-- What to do --
Make an exact copy of the lines below.

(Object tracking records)

══════════════════════════════

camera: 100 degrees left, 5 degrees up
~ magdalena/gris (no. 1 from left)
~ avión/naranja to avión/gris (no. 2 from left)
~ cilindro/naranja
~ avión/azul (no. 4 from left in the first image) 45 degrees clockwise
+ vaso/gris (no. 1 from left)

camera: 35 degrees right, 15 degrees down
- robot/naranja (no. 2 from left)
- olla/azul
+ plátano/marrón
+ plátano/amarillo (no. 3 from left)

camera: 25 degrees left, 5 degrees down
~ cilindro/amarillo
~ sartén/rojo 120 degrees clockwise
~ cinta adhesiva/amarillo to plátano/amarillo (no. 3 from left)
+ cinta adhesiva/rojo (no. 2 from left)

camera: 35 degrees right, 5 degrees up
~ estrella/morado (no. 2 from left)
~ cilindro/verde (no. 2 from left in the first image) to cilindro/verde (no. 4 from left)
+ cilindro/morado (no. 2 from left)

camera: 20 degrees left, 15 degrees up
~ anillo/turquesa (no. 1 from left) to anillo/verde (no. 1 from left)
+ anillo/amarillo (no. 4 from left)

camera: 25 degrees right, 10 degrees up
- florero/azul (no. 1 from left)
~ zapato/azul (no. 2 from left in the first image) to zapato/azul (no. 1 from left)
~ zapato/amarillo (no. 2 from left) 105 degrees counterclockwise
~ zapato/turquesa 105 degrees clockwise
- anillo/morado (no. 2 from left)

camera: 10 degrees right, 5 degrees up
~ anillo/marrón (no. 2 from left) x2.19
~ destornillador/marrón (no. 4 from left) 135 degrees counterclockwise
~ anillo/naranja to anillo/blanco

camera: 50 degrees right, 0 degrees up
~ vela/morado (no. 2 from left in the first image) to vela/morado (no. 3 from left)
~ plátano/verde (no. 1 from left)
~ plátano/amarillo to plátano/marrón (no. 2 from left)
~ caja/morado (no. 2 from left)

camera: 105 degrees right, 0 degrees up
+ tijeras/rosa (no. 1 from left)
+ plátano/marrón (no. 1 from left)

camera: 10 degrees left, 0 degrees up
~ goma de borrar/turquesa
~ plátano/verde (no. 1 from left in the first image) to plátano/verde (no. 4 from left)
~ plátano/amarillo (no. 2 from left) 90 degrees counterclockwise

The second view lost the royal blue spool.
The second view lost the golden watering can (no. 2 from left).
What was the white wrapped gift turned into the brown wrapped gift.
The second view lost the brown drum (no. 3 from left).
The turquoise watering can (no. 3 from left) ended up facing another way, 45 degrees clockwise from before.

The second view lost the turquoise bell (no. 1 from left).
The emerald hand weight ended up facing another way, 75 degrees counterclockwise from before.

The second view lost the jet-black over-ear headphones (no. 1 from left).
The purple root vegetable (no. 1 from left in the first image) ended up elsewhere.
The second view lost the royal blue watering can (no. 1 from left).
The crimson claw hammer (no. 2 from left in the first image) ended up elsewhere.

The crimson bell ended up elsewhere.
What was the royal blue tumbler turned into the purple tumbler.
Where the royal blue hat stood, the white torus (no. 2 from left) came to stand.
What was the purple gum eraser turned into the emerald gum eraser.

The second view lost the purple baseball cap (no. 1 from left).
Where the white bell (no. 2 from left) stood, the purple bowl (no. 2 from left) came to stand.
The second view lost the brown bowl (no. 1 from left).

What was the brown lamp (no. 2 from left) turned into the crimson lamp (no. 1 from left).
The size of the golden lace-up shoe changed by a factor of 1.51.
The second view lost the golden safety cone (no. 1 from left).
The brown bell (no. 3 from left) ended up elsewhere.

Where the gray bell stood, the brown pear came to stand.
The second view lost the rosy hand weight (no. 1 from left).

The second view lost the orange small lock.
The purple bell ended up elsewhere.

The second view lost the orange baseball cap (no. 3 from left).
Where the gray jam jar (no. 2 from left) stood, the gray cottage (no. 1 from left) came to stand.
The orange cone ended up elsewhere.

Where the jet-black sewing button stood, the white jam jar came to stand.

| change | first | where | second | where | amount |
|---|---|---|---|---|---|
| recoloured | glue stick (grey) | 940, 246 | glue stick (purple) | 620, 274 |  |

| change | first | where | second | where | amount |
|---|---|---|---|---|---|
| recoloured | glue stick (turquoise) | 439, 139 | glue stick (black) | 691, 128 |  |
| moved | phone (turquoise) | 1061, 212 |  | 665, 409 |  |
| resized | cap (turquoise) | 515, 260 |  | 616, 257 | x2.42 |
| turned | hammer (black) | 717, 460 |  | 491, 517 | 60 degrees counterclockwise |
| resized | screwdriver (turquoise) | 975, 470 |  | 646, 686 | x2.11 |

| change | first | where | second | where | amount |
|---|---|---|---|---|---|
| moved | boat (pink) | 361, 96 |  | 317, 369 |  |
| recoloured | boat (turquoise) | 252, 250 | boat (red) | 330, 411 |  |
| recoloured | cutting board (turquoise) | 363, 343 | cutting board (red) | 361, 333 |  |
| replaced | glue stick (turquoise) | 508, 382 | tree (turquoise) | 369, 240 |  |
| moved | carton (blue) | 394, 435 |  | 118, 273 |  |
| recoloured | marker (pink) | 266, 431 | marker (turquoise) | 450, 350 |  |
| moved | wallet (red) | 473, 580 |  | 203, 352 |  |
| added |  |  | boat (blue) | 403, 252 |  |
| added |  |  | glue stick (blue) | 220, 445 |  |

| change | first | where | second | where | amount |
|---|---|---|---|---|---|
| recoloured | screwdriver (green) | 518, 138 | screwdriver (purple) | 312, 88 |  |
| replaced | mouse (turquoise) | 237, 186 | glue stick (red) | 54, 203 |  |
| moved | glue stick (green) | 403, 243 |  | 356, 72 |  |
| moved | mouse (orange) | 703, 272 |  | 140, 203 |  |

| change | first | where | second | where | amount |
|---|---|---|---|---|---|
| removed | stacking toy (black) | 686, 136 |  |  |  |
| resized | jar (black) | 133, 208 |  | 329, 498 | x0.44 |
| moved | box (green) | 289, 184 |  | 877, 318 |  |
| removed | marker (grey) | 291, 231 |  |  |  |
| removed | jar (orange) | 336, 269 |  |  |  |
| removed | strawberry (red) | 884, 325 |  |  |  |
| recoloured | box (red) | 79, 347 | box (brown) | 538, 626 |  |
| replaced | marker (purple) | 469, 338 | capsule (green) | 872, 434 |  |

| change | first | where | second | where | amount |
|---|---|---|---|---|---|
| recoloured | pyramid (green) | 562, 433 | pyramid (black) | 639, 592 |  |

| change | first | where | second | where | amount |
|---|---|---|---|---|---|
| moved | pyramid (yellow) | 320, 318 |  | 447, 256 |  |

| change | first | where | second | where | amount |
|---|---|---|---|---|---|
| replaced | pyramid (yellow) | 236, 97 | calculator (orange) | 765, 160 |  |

══════════════════════════════

-- Answer area --
camera: 100 degrees left, 5 degrees up
~ magdalena/gris (no. 1 from left)
~ avión/naranja to avión/gris (no. 2 from left)
~ cilindro/naranja
~ avión/azul (no. 4 from left in the first image) 45 degrees clockwise
+ vaso/gris (no. 1 from left)

camera: 35 degrees right, 15 degrees down
- robot/naranja (no. 2 from left)
- olla/azul
+ plátano/marrón
+ plátano/amarillo (no. 3 from left)

camera: 25 degrees left, 5 degrees down
~ cilindro/amarillo
~ sartén/rojo 120 degrees clockwise
~ cinta adhesiva/amarillo to plátano/amarillo (no. 3 from left)
+ cinta adhesiva/rojo (no. 2 from left)

camera: 35 degrees right, 5 degrees up
~ estrella/morado (no. 2 from left)
~ cilindro/verde (no. 2 from left in the first image) to cilindro/verde (no. 4 from left)
+ cilindro/morado (no. 2 from left)

camera: 20 degrees left, 15 degrees up
~ anillo/turquesa (no. 1 from left) to anillo/verde (no. 1 from left)
+ anillo/amarillo (no. 4 from left)

camera: 25 degrees right, 10 degrees up
- florero/azul (no. 1 from left)
~ zapato/azul (no. 2 from left in the first image) to zapato/azul (no. 1 from left)
~ zapato/amarillo (no. 2 from left) 105 degrees counterclockwise
~ zapato/turquesa 105 degrees clockwise
- anillo/morado (no. 2 from left)

camera: 10 degrees right, 5 degrees up
~ anillo/marrón (no. 2 from left) x2.19
~ destornillador/marrón (no. 4 from left) 135 degrees counterclockwise
~ anillo/naranja to anillo/blanco

camera: 50 degrees right, 0 degrees up
~ vela/morado (no. 2 from left in the first image) to vela/morado (no. 3 from left)
~ plátano/verde (no. 1 from left)
~ plátano/amarillo to plátano/marrón (no. 2 from left)
~ caja/morado (no. 2 from left)

camera: 105 degrees right, 0 degrees up
+ tijeras/rosa (no. 1 from left)
+ plátano/marrón (no. 1 from left)

camera: 10 degrees left, 0 degrees up
~ goma de borrar/turquesa
~ plátano/verde (no. 1 from left in the first image) to plátano/verde (no. 4 from left)
~ plátano/amarillo (no. 2 from left) 90 degrees counterclockwise

The second view lost the royal blue spool.
The second view lost the golden watering can (no. 2 from left).
What was the white wrapped gift turned into the brown wrapped gift.
The second view lost the brown drum (no. 3 from left).
The turquoise watering can (no. 3 from left) ended up facing another way, 45 degrees clockwise from before.

The second view lost the turquoise bell (no. 1 from left).
The emerald hand weight ended up facing another way, 75 degrees counterclockwise from before.

The second view lost the jet-black over-ear headphones (no. 1 from left).
The purple root vegetable (no. 1 from left in the first image) ended up elsewhere.
The second view lost the royal blue watering can (no. 1 from left).
The crimson claw hammer (no. 2 from left in the first image) ended up elsewhere.

The crimson bell ended up elsewhere.
What was the royal blue tumbler turned into the purple tumbler.
Where the royal blue hat stood, the white torus (no. 2 from left) came to stand.
What was the purple gum eraser turned into the emerald gum eraser.

The second view lost the purple baseball cap (no. 1 from left).
Where the white bell (no. 2 from left) stood, the purple bowl (no. 2 from left) came to stand.
The second view lost the brown bowl (no. 1 from left).

What was the brown lamp (no. 2 from left) turned into the crimson lamp (no. 1 from left).
The size of the golden lace-up shoe changed by a factor of 1.51.
The second view lost the golden safety cone (no. 1 from left).
The brown bell (no. 3 from left) ended up elsewhere.

Where the gray bell stood, the brown pear came to stand.
The second view lost the rosy hand weight (no. 1 from left).

The second view lost the orange small lock.
The purple bell ended up elsewhere.

The second view lost the orange baseball cap (no. 3 from left).
Where the gray jam jar (no. 2 from left) stood, the gray cottage (no. 1 from left) came to stand.
The orange cone ended up elsewhere.

Where the jet-black sewing button stood, the white jam jar came to stand.

| change | first | where | second | where | amount |
|---|---|---|---|---|---|
| recoloured | glue stick (grey) | 940, 246 | glue stick (purple) | 620, 274 |  |

| change | first | where | second | where | amount |
|---|---|---|---|---|---|
| recoloured | glue stick (turquoise) | 439, 139 | glue stick (black) | 691, 128 |  |
| moved | phone (turquoise) | 1061, 212 |  | 665, 409 |  |
| resized | cap (turquoise) | 515, 260 |  | 616, 257 | x2.42 |
| turned | hammer (black) | 717, 460 |  | 491, 517 | 60 degrees counterclockwise |
| resized | screwdriver (turquoise) | 975, 470 |  | 646, 686 | x2.11 |

| change | first | where | second | where | amount |
|---|---|---|---|---|---|
| moved | boat (pink) | 361, 96 |  | 317, 369 |  |
| recoloured | boat (turquoise) | 252, 250 | boat (red) | 330, 411 |  |
| recoloured | cutting board (turquoise) | 363, 343 | cutting board (red) | 361, 333 |  |
| replaced | glue stick (turquoise) | 508, 382 | tree (turquoise) | 369, 240 |  |
| moved | carton (blue) | 394, 435 |  | 118, 273 |  |
| recoloured | marker (pink) | 266, 431 | marker (turquoise) | 450, 350 |  |
| moved | wallet (red) | 473, 580 |  | 203, 352 |  |
| added |  |  | boat (blue) | 403, 252 |  |
| added |  |  | glue stick (blue) | 220, 445 |  |

| change | first | where | second | where | amount |
|---|---|---|---|---|---|
| recoloured | screwdriver (green) | 518, 138 | screwdriver (purple) | 312, 88 |  |
| replaced | mouse (turquoise) | 237, 186 | glue stick (red) | 54, 203 |  |
| moved | glue stick (green) | 403, 243 |  | 356, 72 |  |
| moved | mouse (orange) | 703, 272 |  | 140, 203 |  |

| change | first | where | second | where | amount |
|---|---|---|---|---|---|
| removed | stacking toy (black) | 686, 136 |  |  |  |
| resized | jar (black) | 133, 208 |  | 329, 498 | x0.44 |
| moved | box (green) | 289, 184 |  | 877, 318 |  |
| removed | marker (grey) | 291, 231 |  |  |  |
| removed | jar (orange) | 336, 269 |  |  |  |
| removed | strawberry (red) | 884, 325 |  |  |  |
| recoloured | box (red) | 79, 347 | box (brown) | 538, 626 |  |
| replaced | marker (purple) | 469, 338 | capsule (green) | 872, 434 |  |

| change | first | where | second | where | amount |
|---|---|---|---|---|---|
| recoloured | pyramid (green) | 562, 433 | pyramid (black) | 639, 592 |  |

| change | first | where | second | where | amount |
|---|---|---|---|---|---|
| moved | pyramid (yellow) | 320, 318 |  | 447, 256 |  |

| change | first | where | second | where | amount |
|---|---|---|---|---|---|
| replaced | pyramid (yellow) | 236, 97 | calculator (orange) | 765, 160 |  |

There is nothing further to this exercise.